_DATA SHOWN_
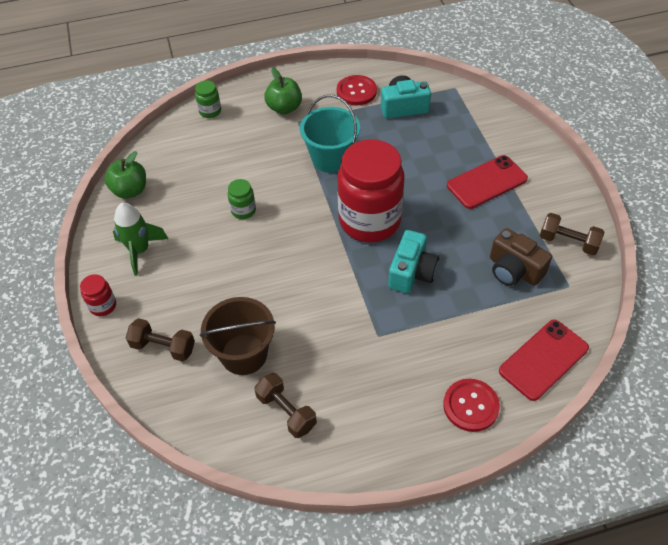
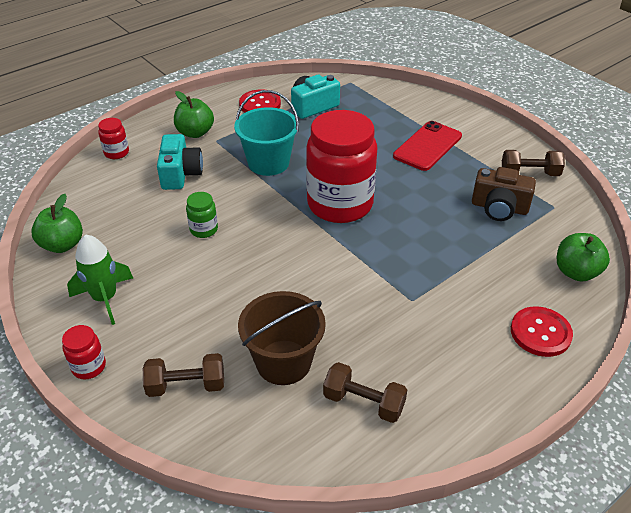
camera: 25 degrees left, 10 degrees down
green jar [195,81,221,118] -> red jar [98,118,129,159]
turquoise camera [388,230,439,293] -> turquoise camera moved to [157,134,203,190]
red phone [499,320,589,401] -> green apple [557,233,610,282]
---
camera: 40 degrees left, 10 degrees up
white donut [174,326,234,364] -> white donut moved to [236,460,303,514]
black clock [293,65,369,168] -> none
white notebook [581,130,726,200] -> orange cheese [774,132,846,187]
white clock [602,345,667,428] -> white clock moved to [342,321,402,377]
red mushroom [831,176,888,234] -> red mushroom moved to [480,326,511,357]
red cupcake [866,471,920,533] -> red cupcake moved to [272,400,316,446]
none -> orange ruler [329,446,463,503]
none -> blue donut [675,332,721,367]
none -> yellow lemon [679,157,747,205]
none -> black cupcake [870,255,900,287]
--
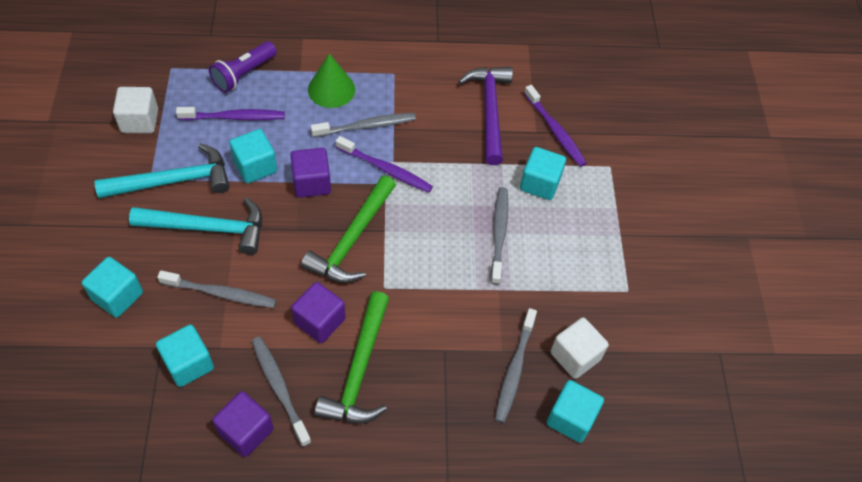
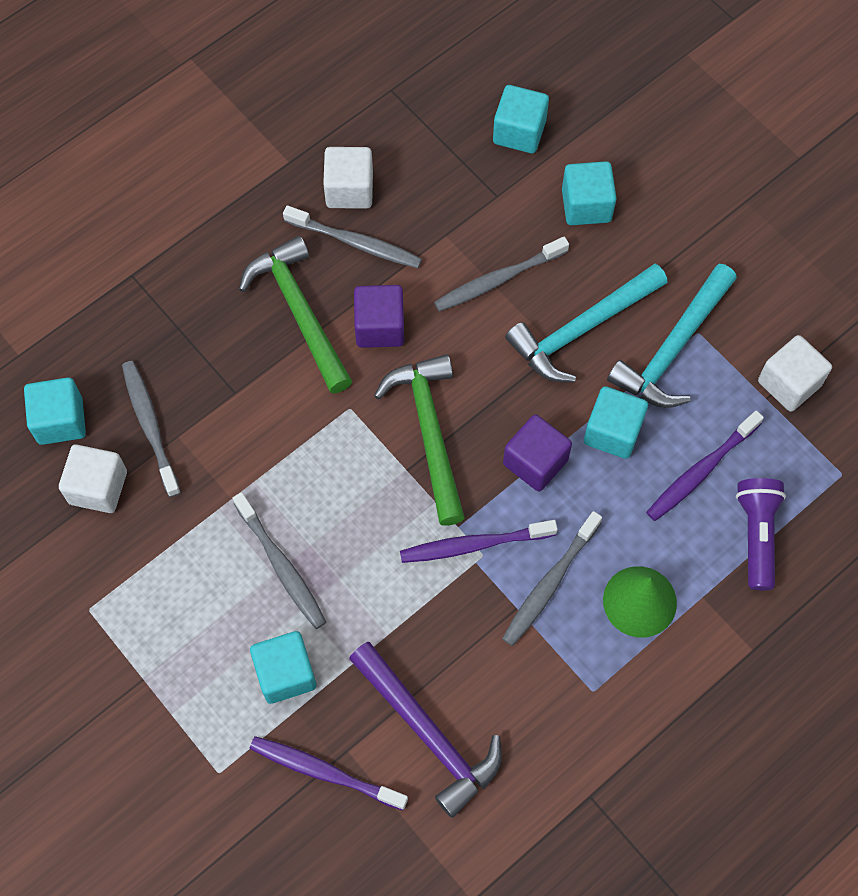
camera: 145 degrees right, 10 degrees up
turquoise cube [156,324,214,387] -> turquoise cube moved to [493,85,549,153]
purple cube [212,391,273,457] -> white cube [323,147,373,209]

_WORK TO COMPLETE_
Would you tally the lines above that include "green" and reply with only the total?

_EXERCISE ANSWER_
2